======== Source material ========

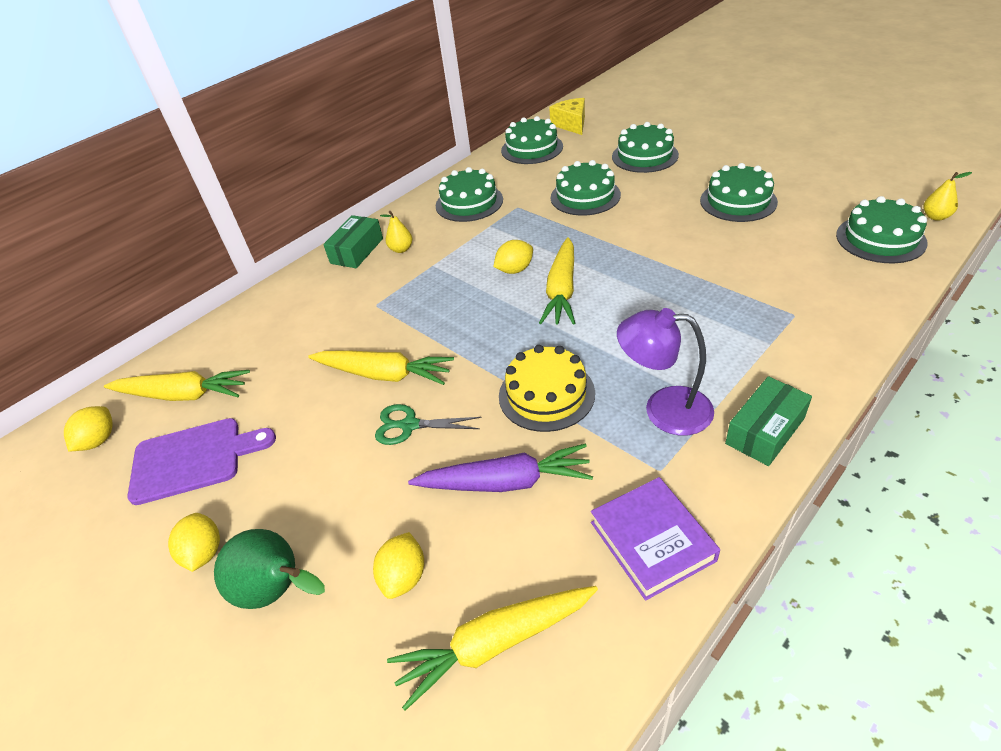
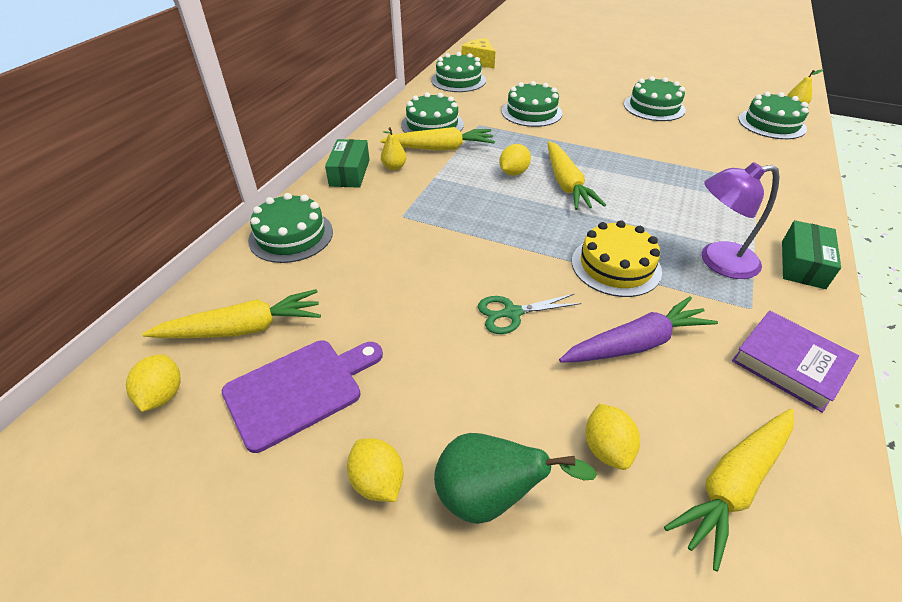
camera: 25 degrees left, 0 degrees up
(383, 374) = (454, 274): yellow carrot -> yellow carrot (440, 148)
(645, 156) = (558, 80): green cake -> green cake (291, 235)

========
======== Source material ========

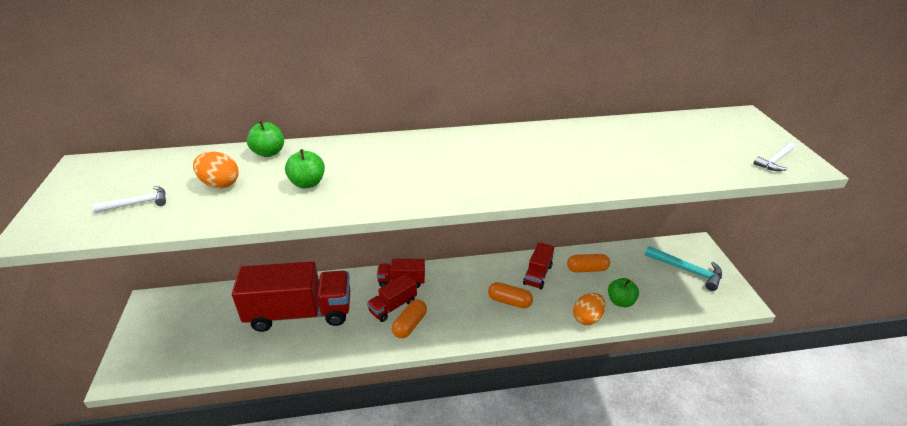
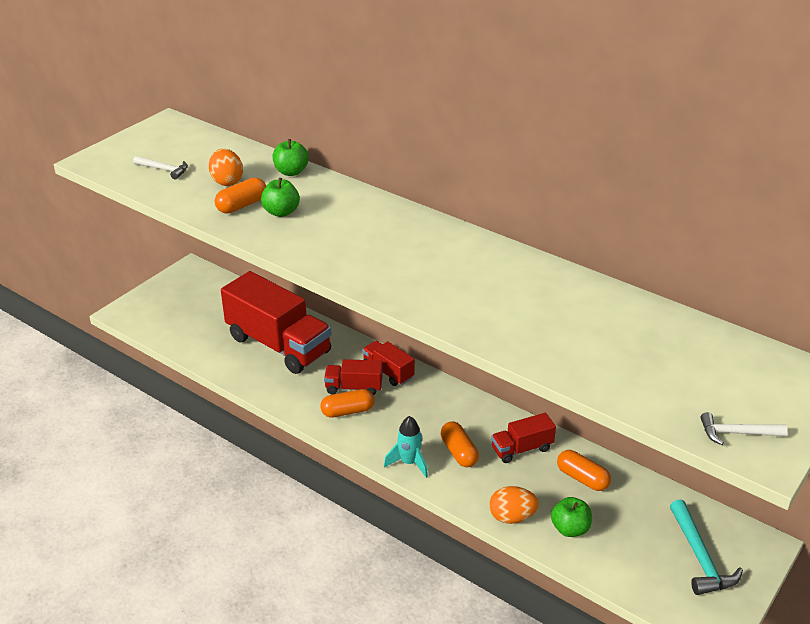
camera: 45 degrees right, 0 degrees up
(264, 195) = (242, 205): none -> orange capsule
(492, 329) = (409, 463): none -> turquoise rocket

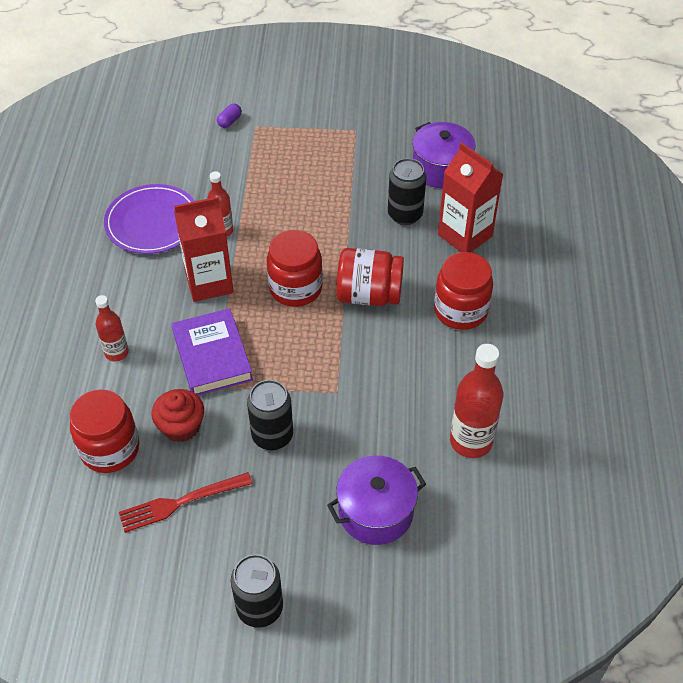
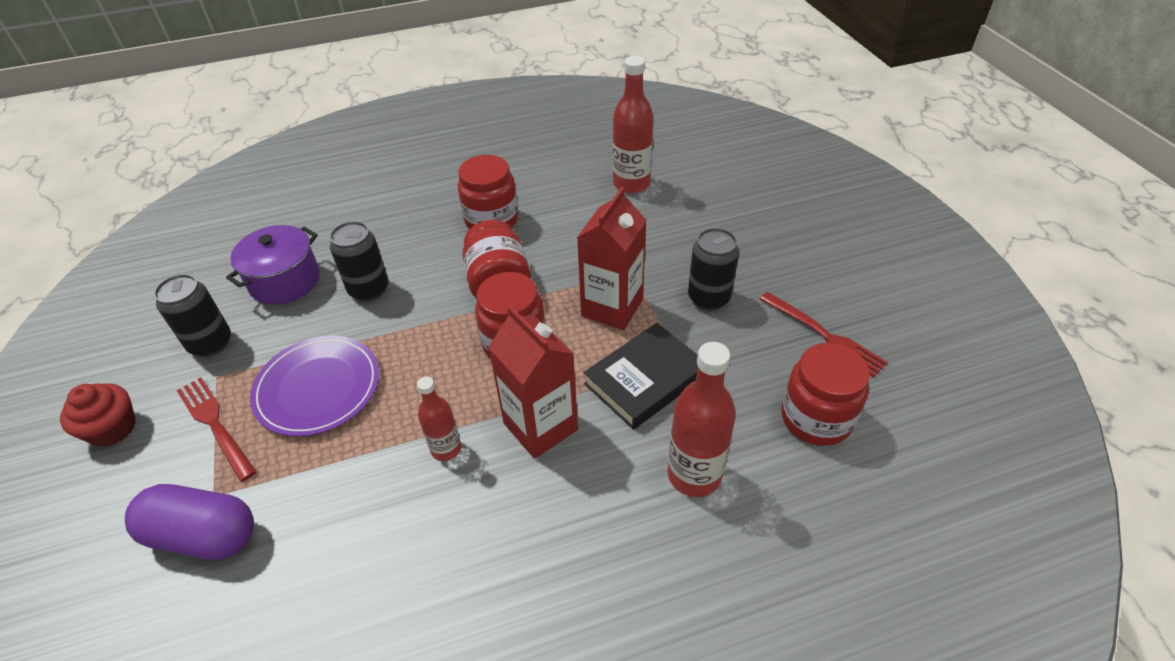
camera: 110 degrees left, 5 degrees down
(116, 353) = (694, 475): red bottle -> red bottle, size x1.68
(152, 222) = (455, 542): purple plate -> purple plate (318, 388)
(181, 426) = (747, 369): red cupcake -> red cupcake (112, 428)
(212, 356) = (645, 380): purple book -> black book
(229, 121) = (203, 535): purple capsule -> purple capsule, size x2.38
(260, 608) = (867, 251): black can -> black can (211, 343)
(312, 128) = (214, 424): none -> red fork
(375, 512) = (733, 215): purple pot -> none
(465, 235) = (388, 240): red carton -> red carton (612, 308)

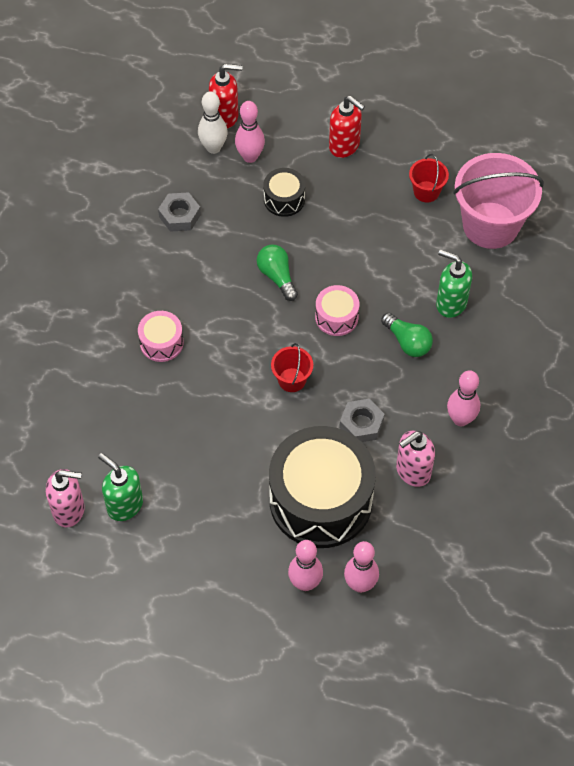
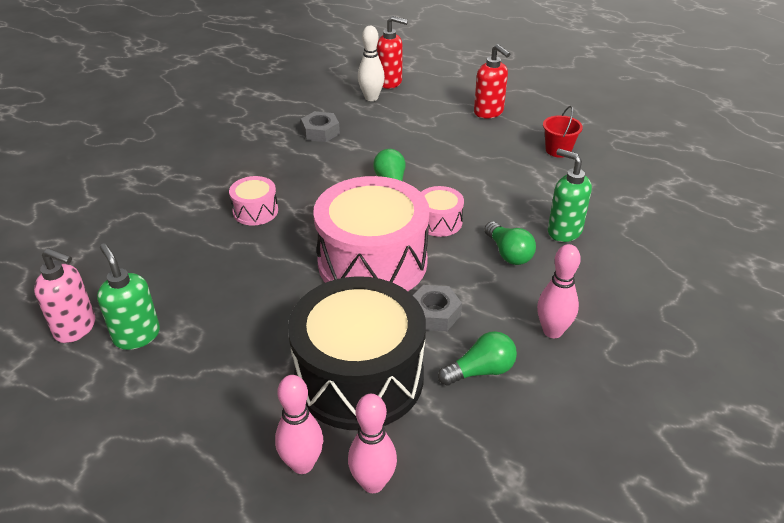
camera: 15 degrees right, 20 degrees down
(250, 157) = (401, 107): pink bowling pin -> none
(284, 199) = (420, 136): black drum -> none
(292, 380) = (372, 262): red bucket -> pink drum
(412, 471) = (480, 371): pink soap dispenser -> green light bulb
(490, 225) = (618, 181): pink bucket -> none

========

What you are asked to do:
The stretch above running from the line with "(375, 512) = (733, 215): purple pot -> none" through the line with "(490, 225) = (618, 181): pink bucket -> none" is all you should copy, exactly, leaving out the pictures.

Answer:
(375, 512) = (733, 215): purple pot -> none
(465, 235) = (388, 240): red carton -> red carton (612, 308)

camera: 15 degrees right, 20 degrees down
(250, 157) = (401, 107): pink bowling pin -> none
(284, 199) = (420, 136): black drum -> none
(292, 380) = (372, 262): red bucket -> pink drum
(412, 471) = (480, 371): pink soap dispenser -> green light bulb
(490, 225) = (618, 181): pink bucket -> none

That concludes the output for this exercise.